## What this task involves
Without the pictures, set down every line of the data exactly.

(Object state comparisons)
================================

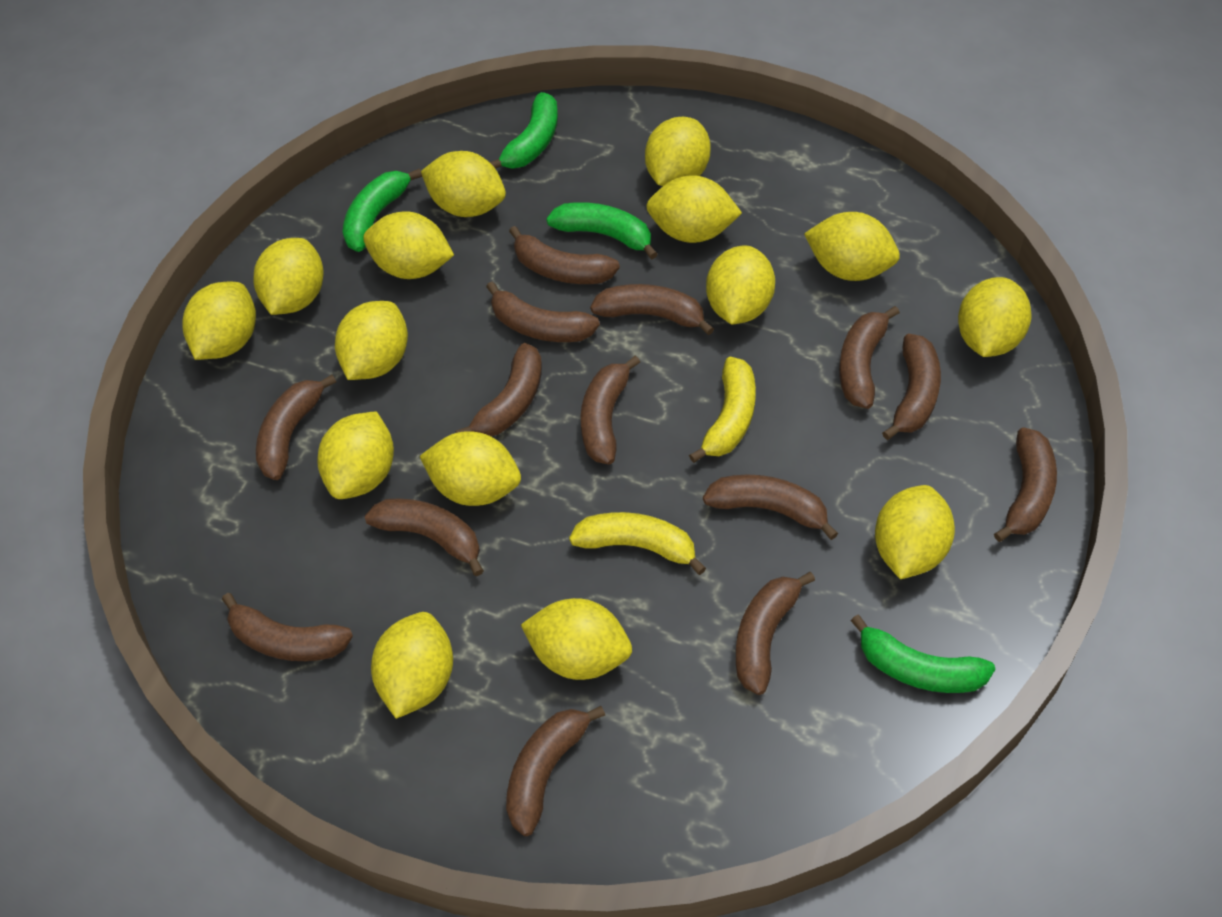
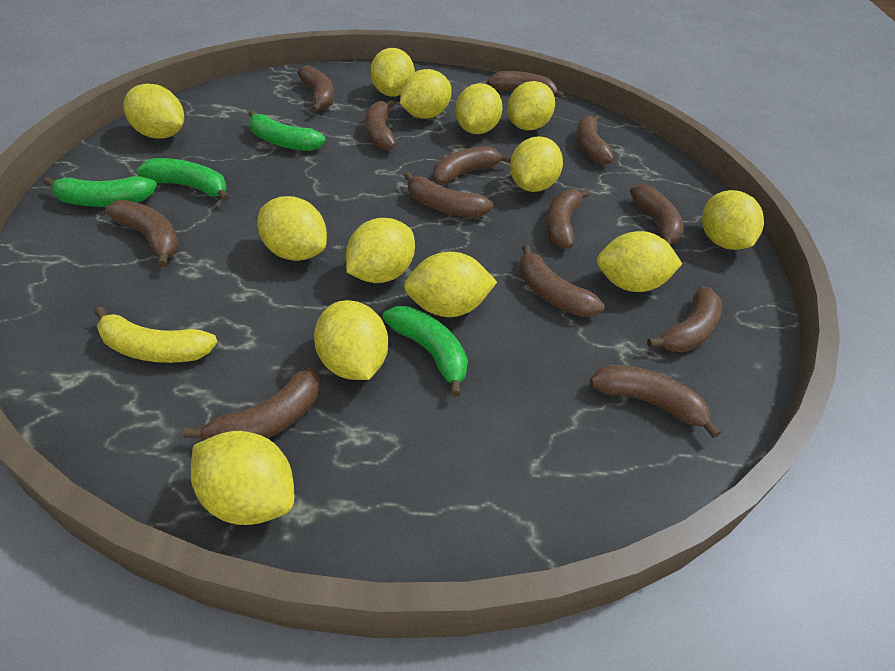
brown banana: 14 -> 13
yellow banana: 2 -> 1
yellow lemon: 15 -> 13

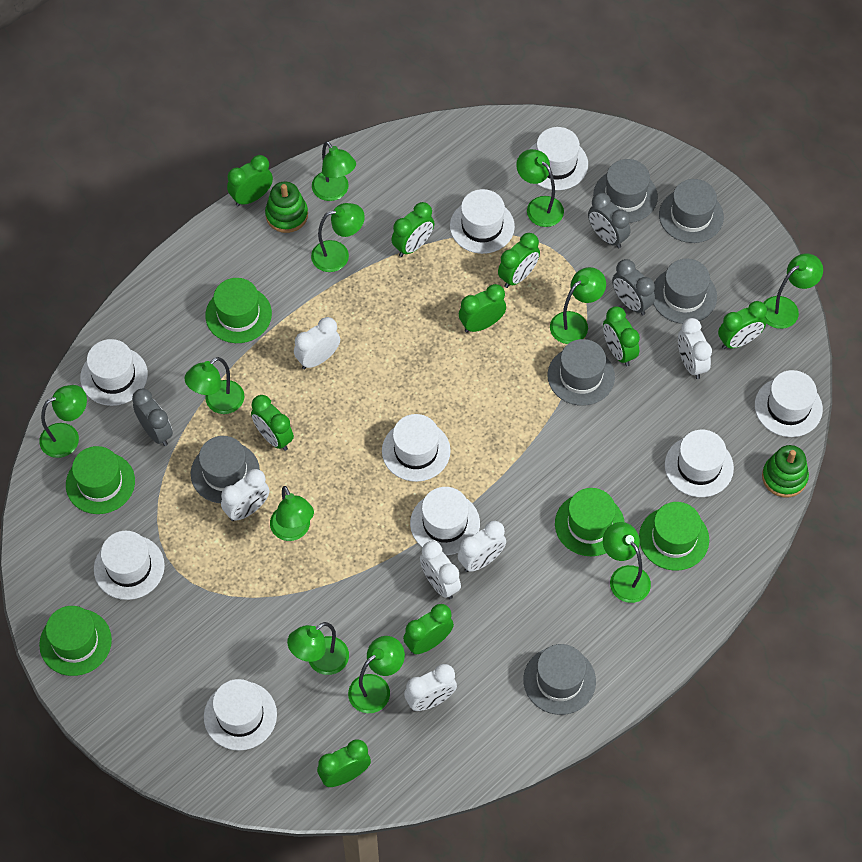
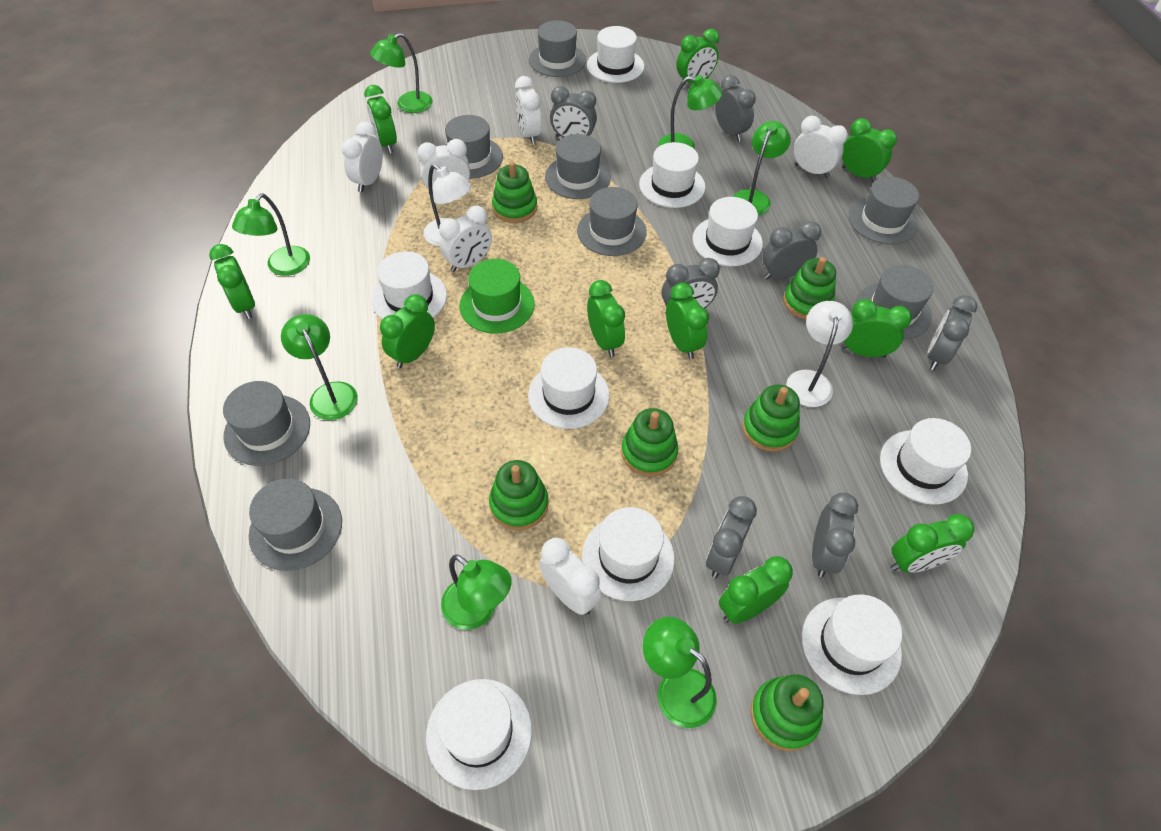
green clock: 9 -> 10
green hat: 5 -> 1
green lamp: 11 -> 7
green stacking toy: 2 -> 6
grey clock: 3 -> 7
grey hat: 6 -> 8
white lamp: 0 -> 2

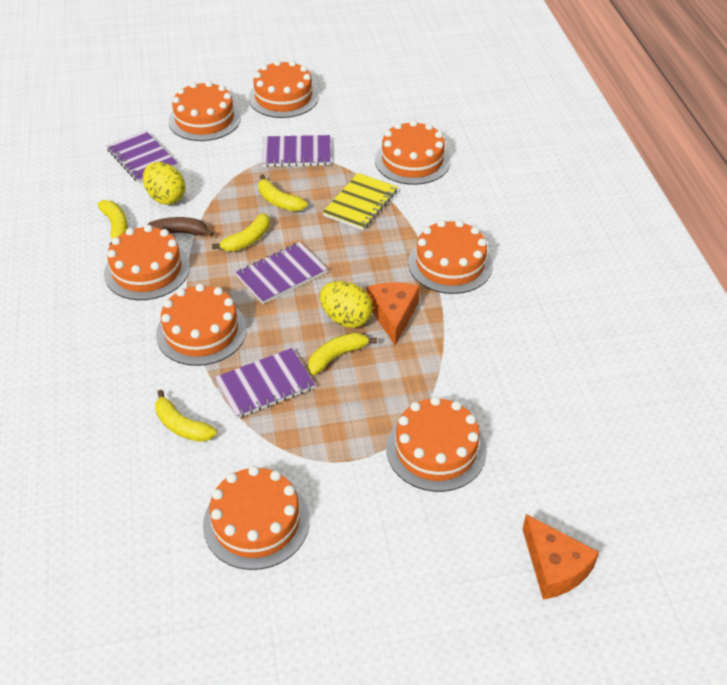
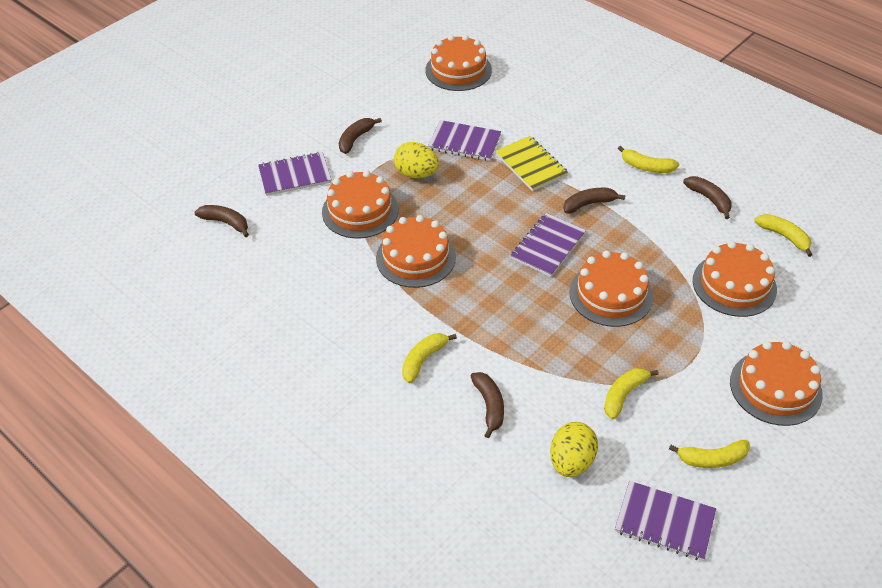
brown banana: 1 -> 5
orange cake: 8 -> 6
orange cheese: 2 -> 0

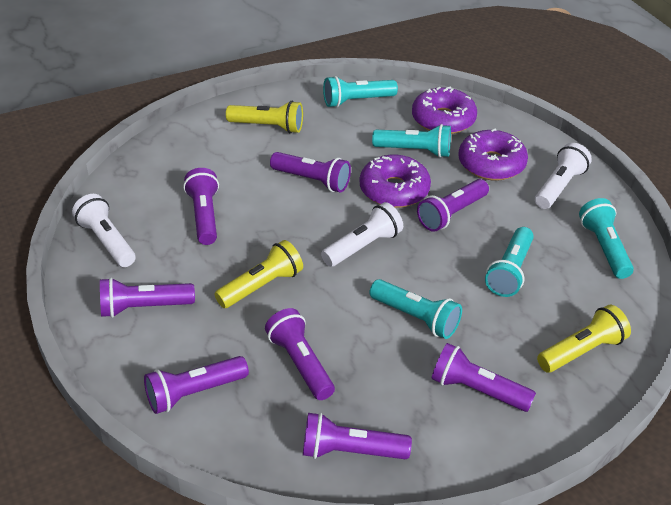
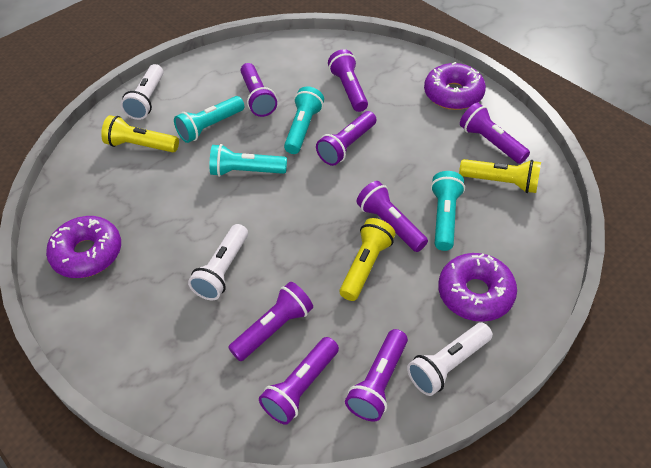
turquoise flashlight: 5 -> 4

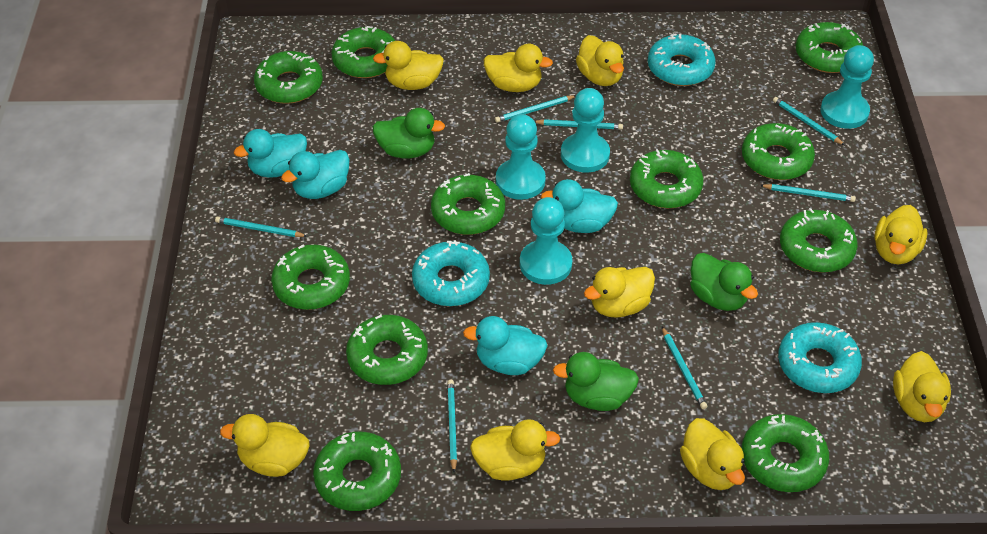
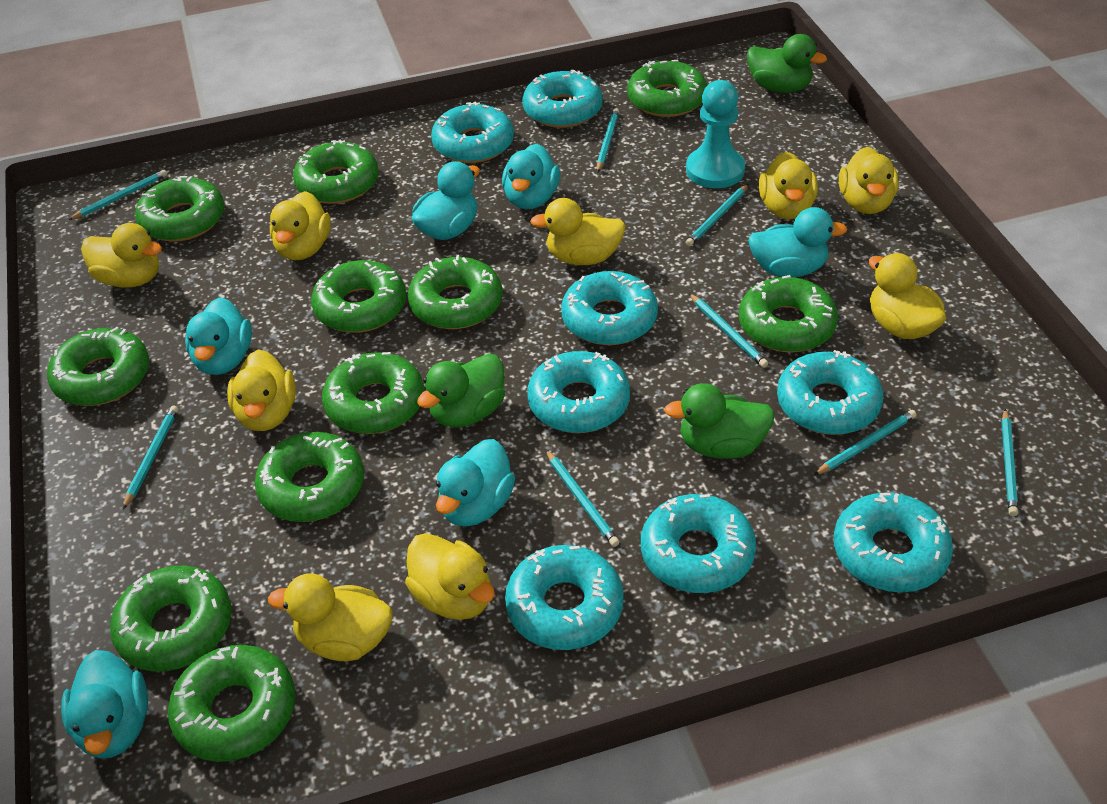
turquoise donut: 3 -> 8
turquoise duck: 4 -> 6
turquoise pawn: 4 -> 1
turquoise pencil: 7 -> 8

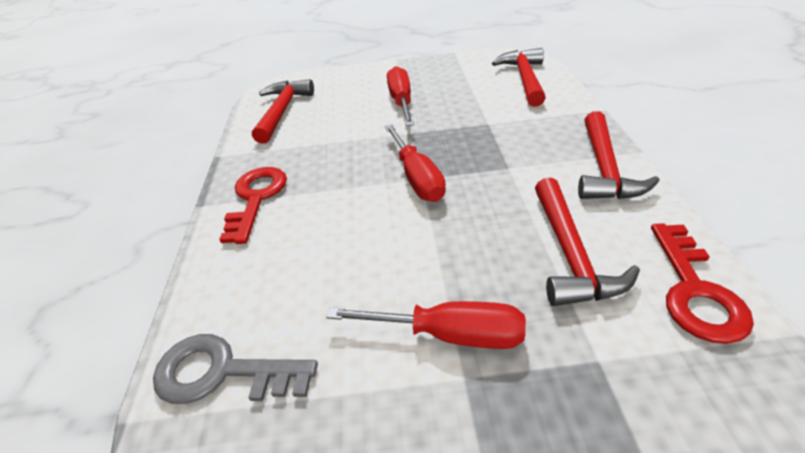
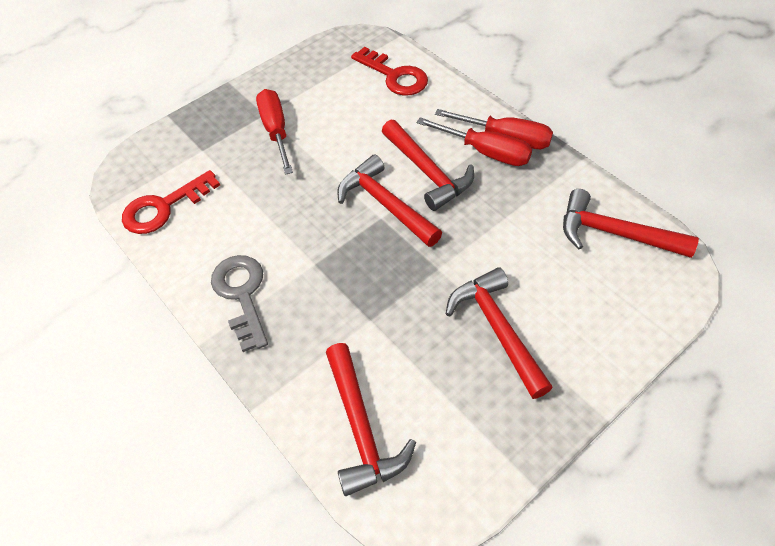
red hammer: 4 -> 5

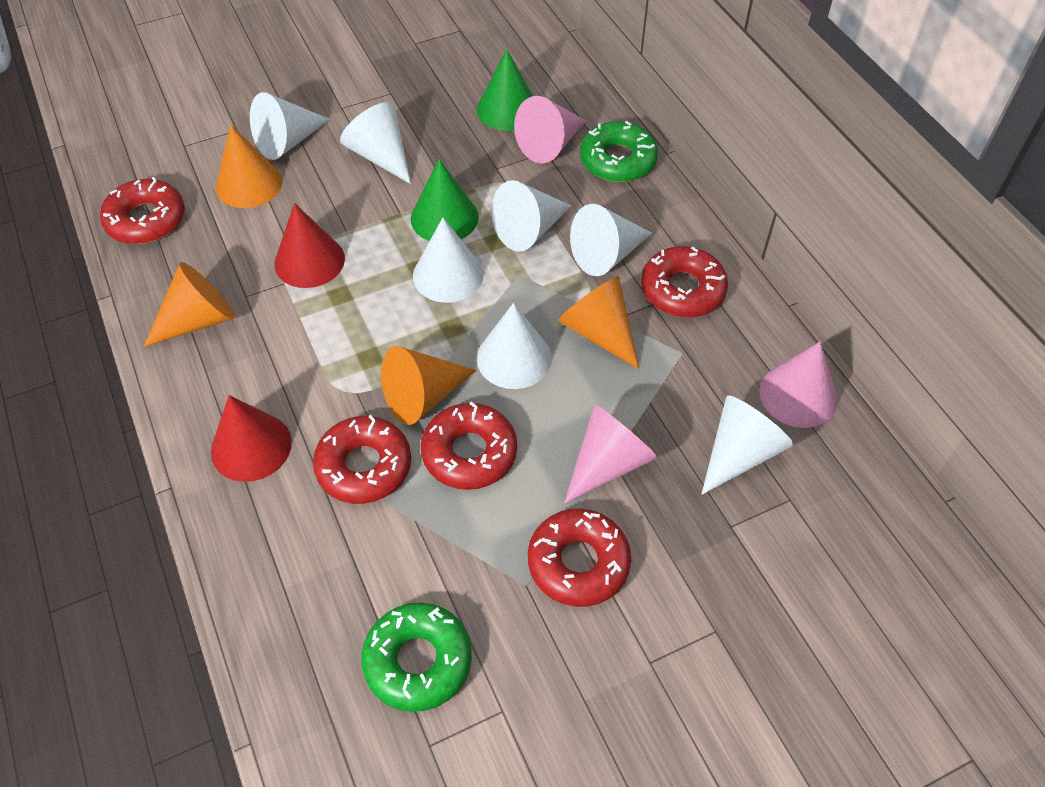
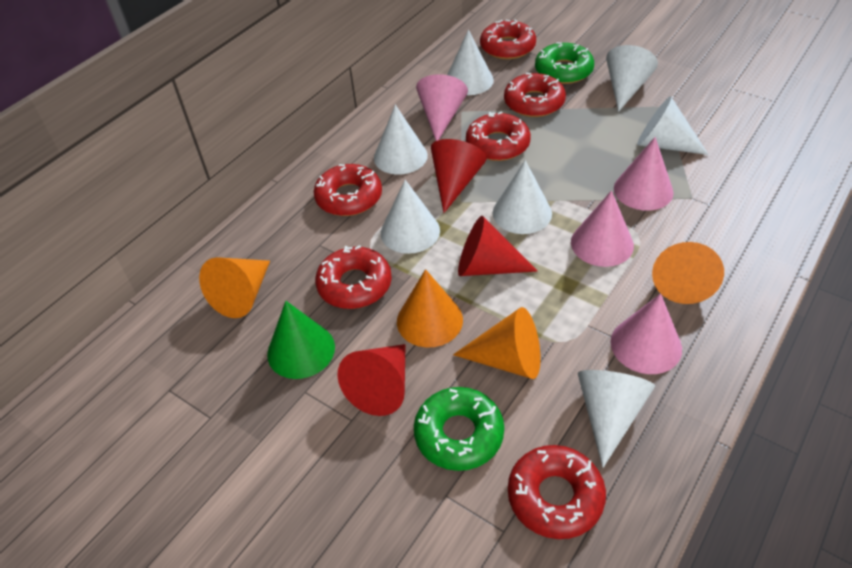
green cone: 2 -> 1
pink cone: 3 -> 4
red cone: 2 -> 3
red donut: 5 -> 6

================================

## Answer box
brown banana: 14 -> 13
yellow banana: 2 -> 1
yellow lemon: 15 -> 13

green clock: 9 -> 10
green hat: 5 -> 1
green lamp: 11 -> 7
green stacking toy: 2 -> 6
grey clock: 3 -> 7
grey hat: 6 -> 8
white lamp: 0 -> 2

brown banana: 1 -> 5
orange cake: 8 -> 6
orange cheese: 2 -> 0

turquoise flashlight: 5 -> 4

turquoise donut: 3 -> 8
turquoise duck: 4 -> 6
turquoise pawn: 4 -> 1
turquoise pencil: 7 -> 8

red hammer: 4 -> 5

green cone: 2 -> 1
pink cone: 3 -> 4
red cone: 2 -> 3
red donut: 5 -> 6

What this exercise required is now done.